[Start of section]

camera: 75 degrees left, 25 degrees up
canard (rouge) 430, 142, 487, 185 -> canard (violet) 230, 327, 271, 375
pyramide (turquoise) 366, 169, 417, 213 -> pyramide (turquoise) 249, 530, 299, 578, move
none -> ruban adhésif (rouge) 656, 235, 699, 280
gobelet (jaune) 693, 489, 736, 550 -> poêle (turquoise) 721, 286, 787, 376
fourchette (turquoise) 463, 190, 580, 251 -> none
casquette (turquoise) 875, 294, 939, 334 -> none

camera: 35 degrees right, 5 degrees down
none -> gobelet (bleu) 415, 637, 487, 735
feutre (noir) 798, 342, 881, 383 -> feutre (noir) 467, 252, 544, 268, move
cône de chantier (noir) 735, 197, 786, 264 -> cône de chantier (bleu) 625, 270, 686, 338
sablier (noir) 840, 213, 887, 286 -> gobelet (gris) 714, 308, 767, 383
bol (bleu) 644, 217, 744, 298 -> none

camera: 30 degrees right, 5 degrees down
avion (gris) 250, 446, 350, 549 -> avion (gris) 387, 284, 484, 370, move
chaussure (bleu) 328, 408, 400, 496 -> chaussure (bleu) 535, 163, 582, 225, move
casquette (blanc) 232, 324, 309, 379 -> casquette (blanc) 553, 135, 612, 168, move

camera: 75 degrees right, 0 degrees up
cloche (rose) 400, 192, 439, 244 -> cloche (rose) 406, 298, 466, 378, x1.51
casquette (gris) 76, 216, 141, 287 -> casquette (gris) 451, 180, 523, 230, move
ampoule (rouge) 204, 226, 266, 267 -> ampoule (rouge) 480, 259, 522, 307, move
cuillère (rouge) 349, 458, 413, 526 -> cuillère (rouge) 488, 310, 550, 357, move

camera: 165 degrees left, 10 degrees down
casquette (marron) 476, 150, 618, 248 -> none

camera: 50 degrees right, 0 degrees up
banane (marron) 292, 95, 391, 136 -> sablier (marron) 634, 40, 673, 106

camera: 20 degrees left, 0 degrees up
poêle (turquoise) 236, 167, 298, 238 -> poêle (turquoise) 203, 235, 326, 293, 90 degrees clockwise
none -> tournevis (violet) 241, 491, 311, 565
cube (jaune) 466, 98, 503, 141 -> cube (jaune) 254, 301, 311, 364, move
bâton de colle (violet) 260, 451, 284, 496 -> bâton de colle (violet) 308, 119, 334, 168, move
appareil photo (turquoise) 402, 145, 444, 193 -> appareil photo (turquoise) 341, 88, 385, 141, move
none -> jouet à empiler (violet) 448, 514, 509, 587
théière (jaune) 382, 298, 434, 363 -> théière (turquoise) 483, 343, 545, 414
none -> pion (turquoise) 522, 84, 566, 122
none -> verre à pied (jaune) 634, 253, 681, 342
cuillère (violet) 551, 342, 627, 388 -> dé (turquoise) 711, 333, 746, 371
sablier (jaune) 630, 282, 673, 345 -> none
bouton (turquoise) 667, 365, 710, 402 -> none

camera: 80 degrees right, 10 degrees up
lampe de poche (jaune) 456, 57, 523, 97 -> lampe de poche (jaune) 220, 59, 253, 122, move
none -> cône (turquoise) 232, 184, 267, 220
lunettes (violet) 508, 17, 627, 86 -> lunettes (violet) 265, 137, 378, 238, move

[End of section]

Word for word, restate the lines of the listing above starting at the line with "pyramide (turquoise) 366, 169, 417, 213" and ending at the line with "fourchette (turquoise) 463, 190, 580, 251", and nothing outside them.

pyramide (turquoise) 366, 169, 417, 213 -> pyramide (turquoise) 249, 530, 299, 578, move
none -> ruban adhésif (rouge) 656, 235, 699, 280
gobelet (jaune) 693, 489, 736, 550 -> poêle (turquoise) 721, 286, 787, 376
fourchette (turquoise) 463, 190, 580, 251 -> none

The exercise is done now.